** Opening DATASET CONTENT block **

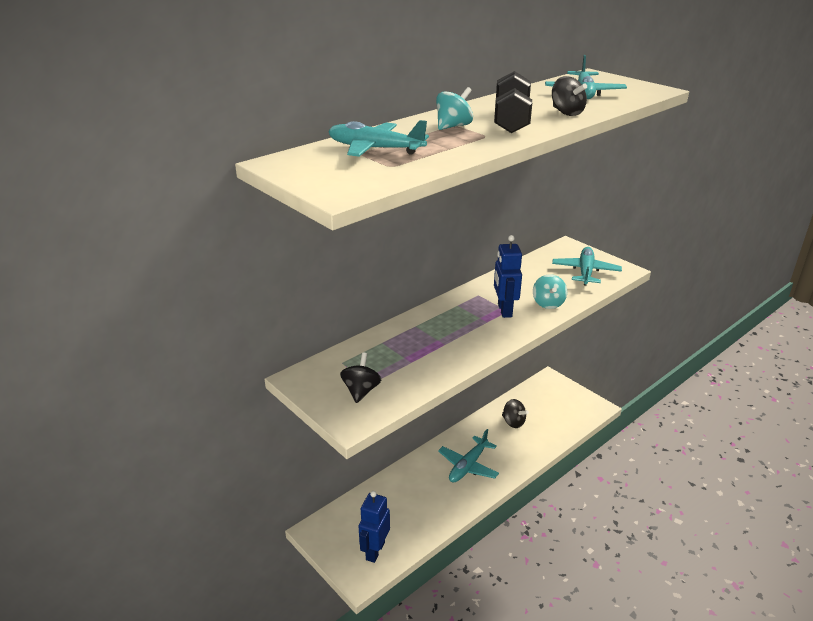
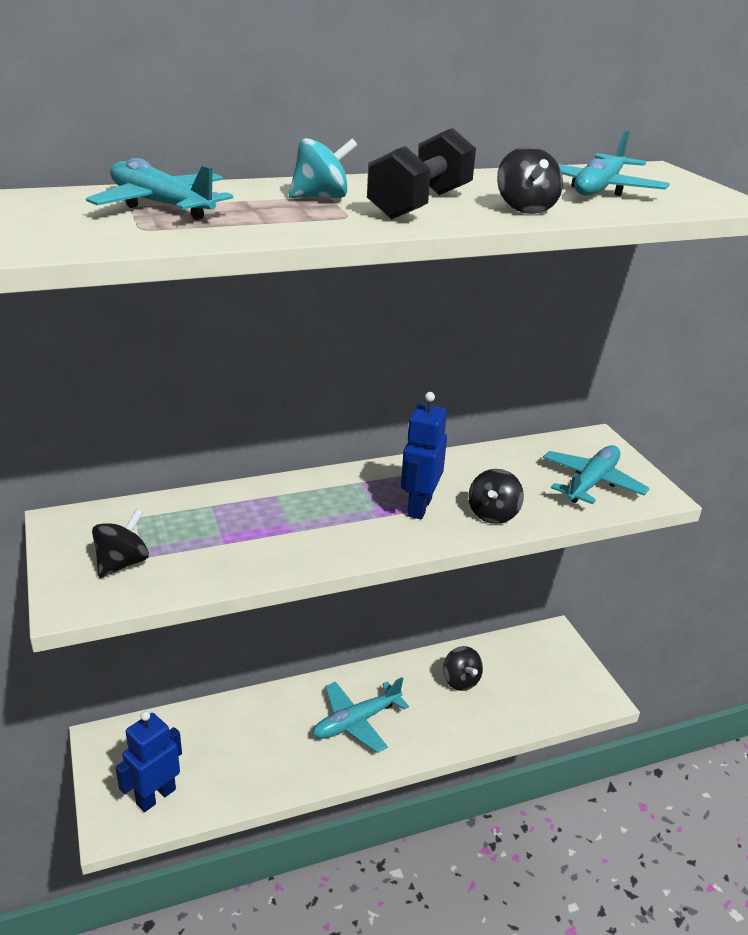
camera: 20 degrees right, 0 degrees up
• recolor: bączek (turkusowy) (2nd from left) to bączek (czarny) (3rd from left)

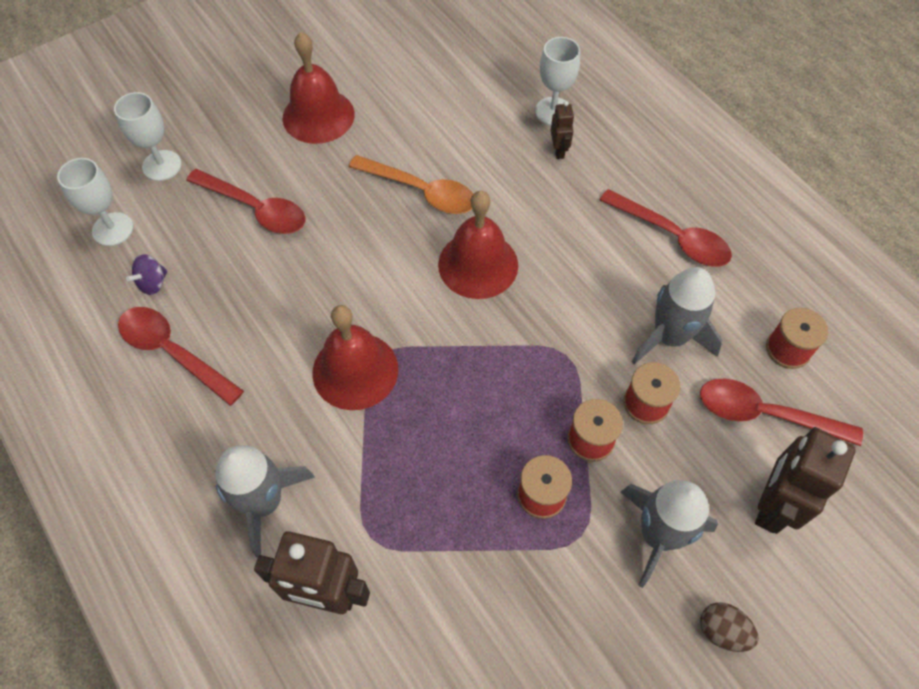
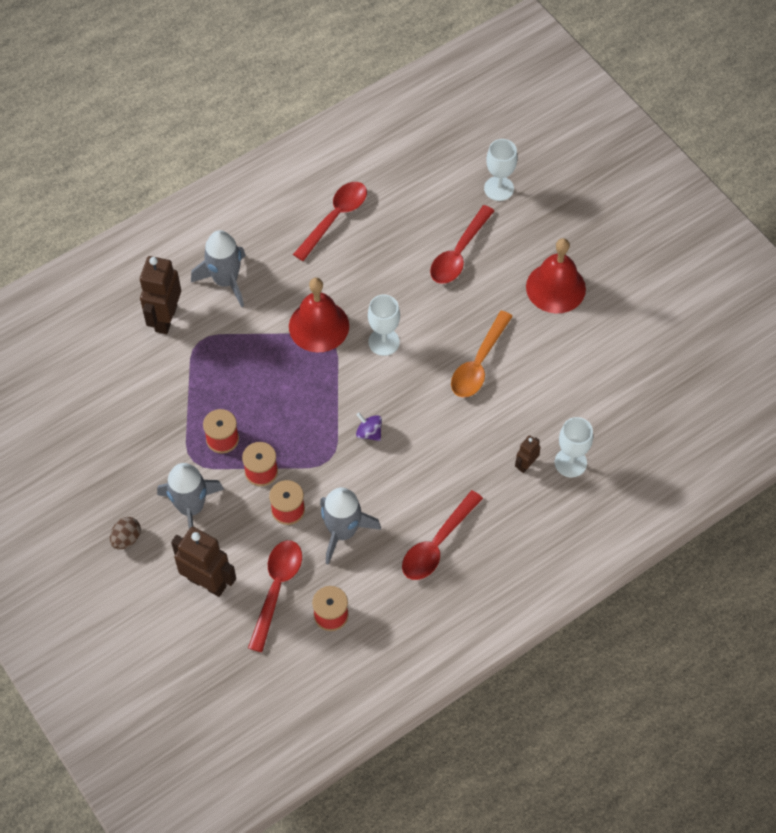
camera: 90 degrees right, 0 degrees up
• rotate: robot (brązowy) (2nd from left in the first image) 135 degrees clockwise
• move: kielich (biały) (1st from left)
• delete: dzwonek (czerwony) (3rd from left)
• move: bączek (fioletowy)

** Closing DATASET CONTENT block **

▶ [WHAT THE TASK REQUIRES]
Line by line, retype the records above exactly, minus the images.

▶ [TASK ANSWER]
camera: 20 degrees right, 0 degrees up
• recolor: bączek (turkusowy) (2nd from left) to bączek (czarny) (3rd from left)

camera: 90 degrees right, 0 degrees up
• rotate: robot (brązowy) (2nd from left in the first image) 135 degrees clockwise
• move: kielich (biały) (1st from left)
• delete: dzwonek (czerwony) (3rd from left)
• move: bączek (fioletowy)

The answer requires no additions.